##### Dataset records

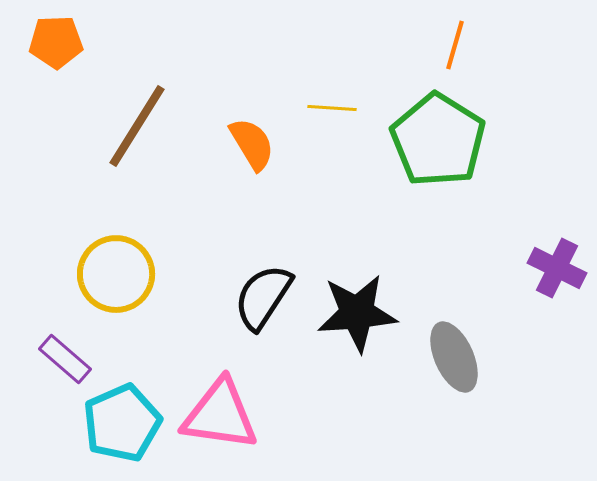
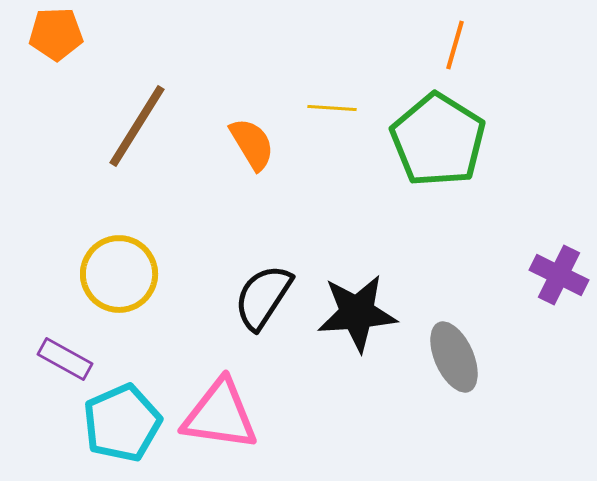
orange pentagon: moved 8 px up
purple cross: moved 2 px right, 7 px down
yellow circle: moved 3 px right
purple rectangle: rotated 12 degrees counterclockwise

##########
##### Dataset records

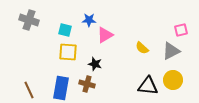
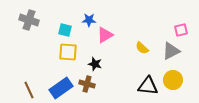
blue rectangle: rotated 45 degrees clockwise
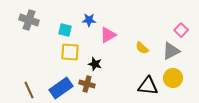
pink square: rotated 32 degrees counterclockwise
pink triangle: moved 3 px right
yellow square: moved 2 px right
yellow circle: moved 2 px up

##########

Rewrite everything from the line containing "orange pentagon: moved 8 px up" down to the line containing "purple rectangle: rotated", changing "purple cross" to "red cross" and leaving everything else untouched.

Response to the task:
orange pentagon: moved 8 px up
red cross: moved 2 px right, 7 px down
yellow circle: moved 3 px right
purple rectangle: rotated 12 degrees counterclockwise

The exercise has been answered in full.